- [Data section]:
——
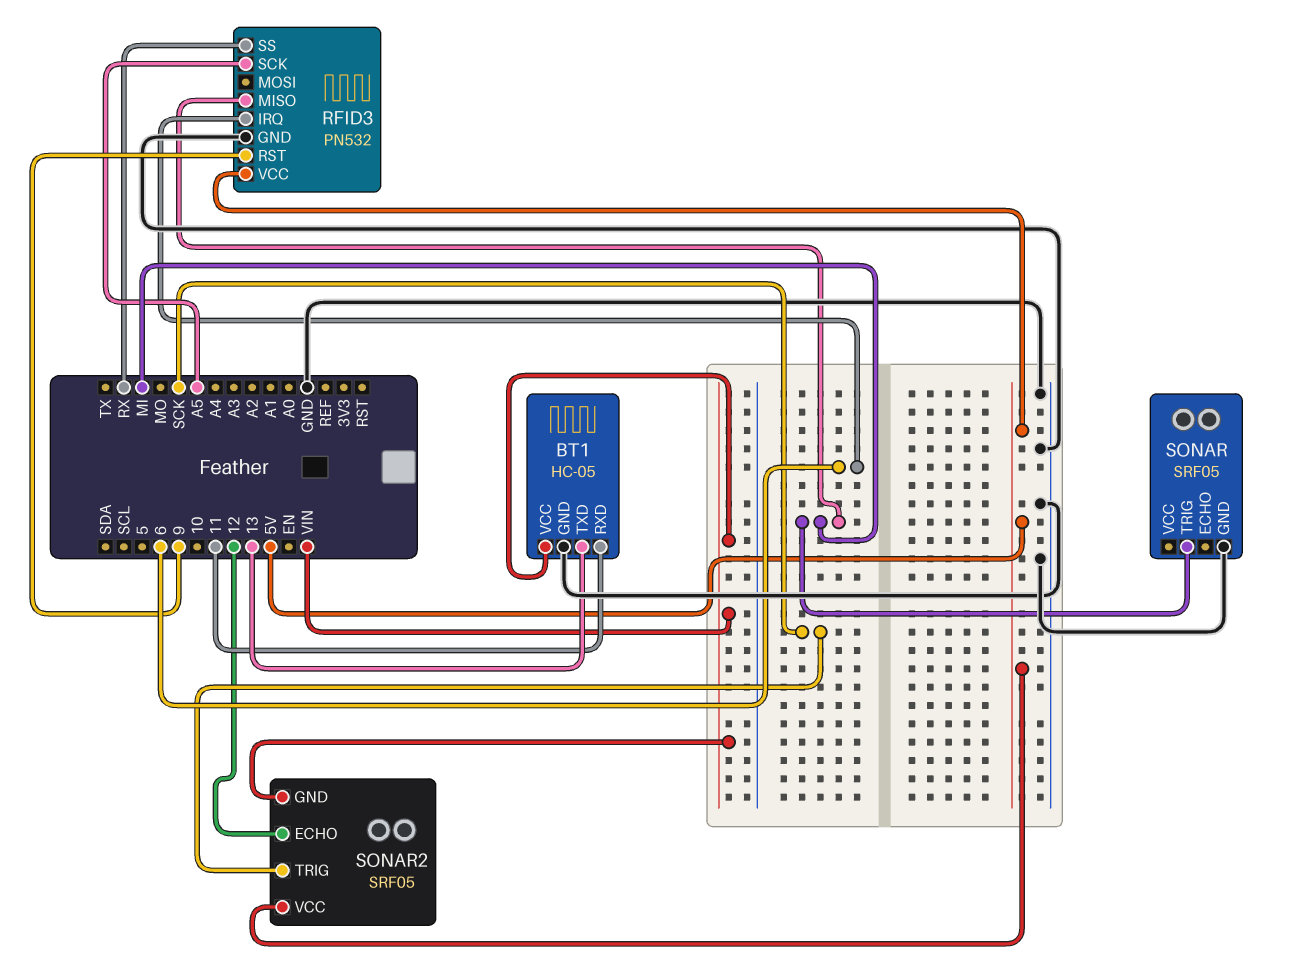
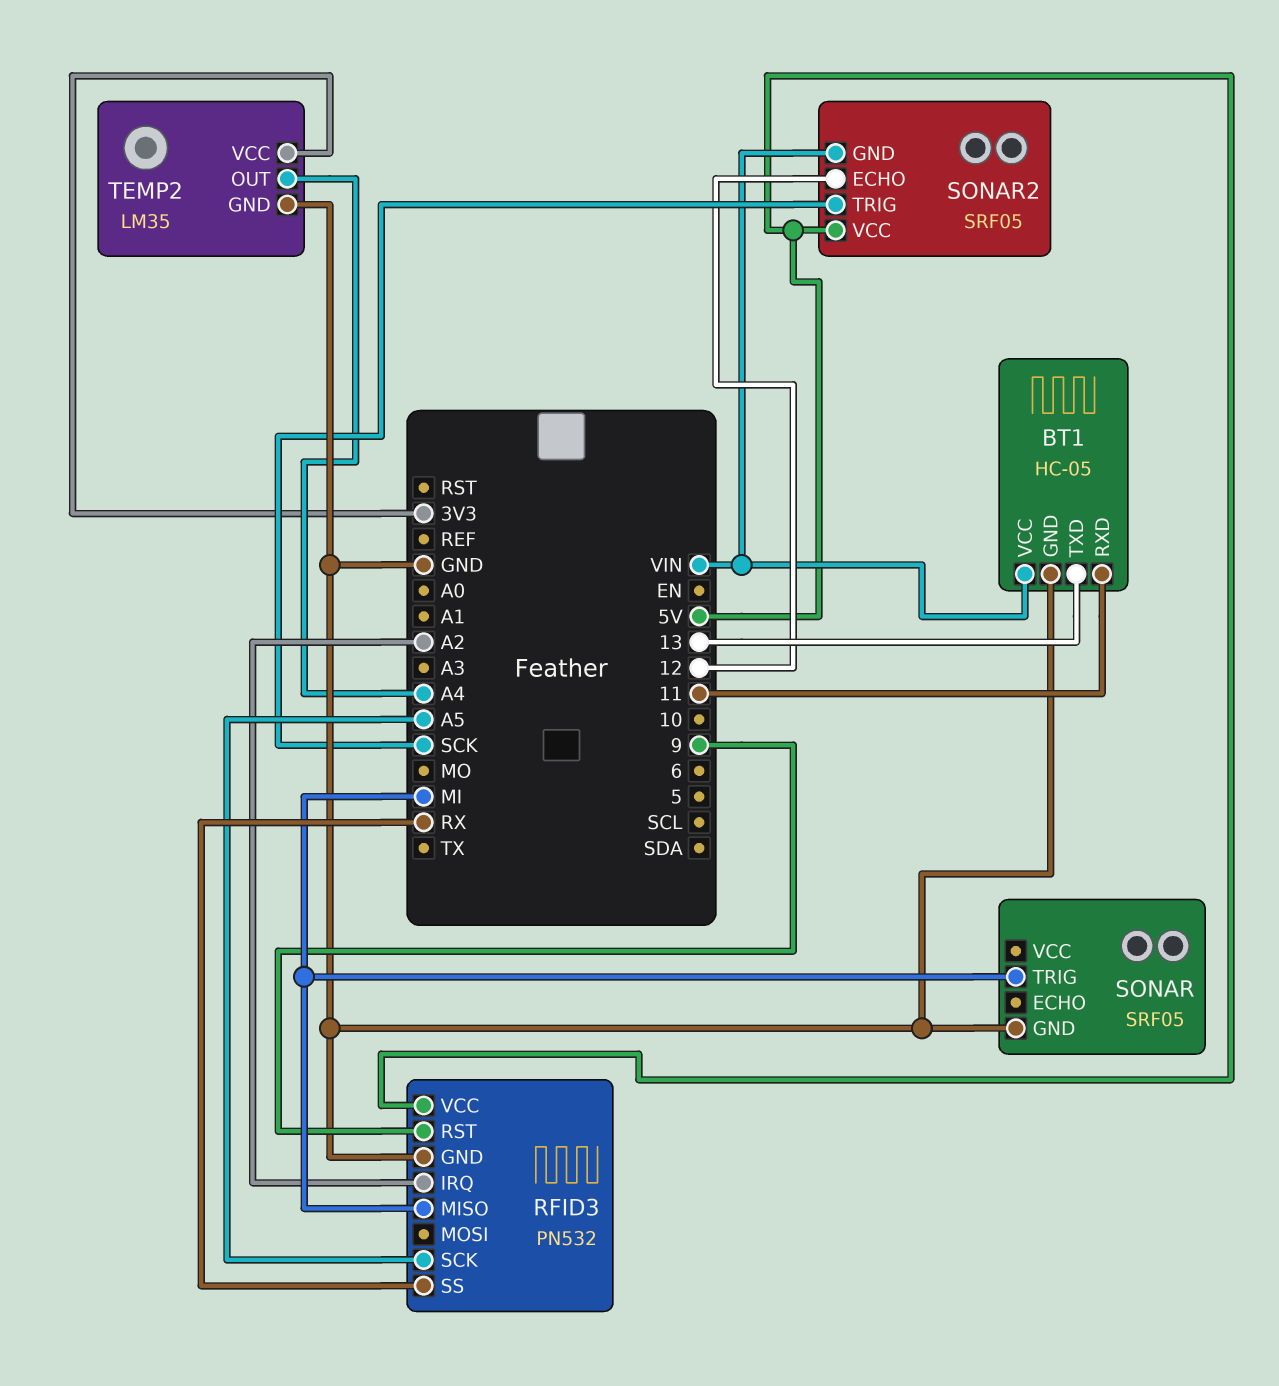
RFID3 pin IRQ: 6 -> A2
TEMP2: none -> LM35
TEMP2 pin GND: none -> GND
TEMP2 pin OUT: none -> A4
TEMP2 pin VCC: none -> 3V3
——
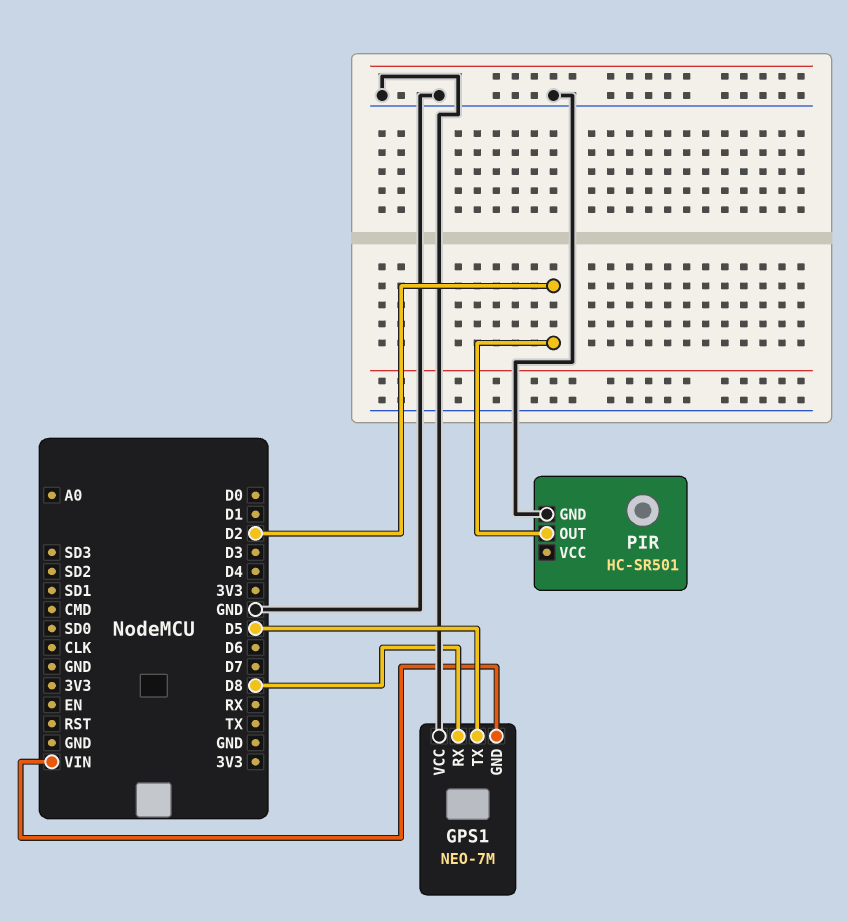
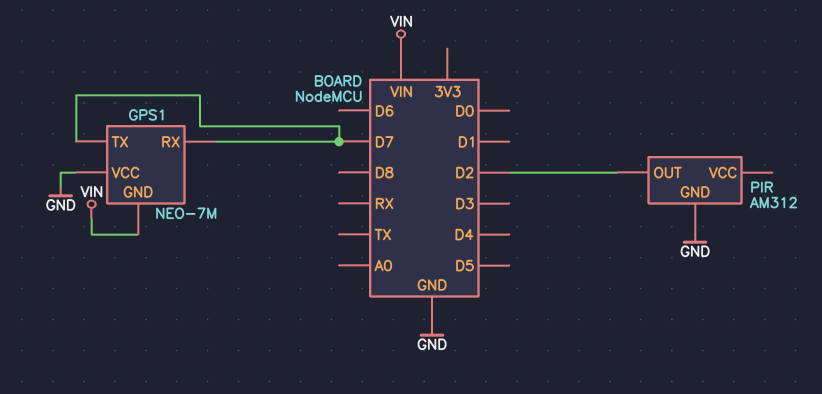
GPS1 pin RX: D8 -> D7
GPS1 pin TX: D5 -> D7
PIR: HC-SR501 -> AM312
——
- [Problem]:
Determine how many lines above hold the word "none", then give only that number.

- [Response]:
4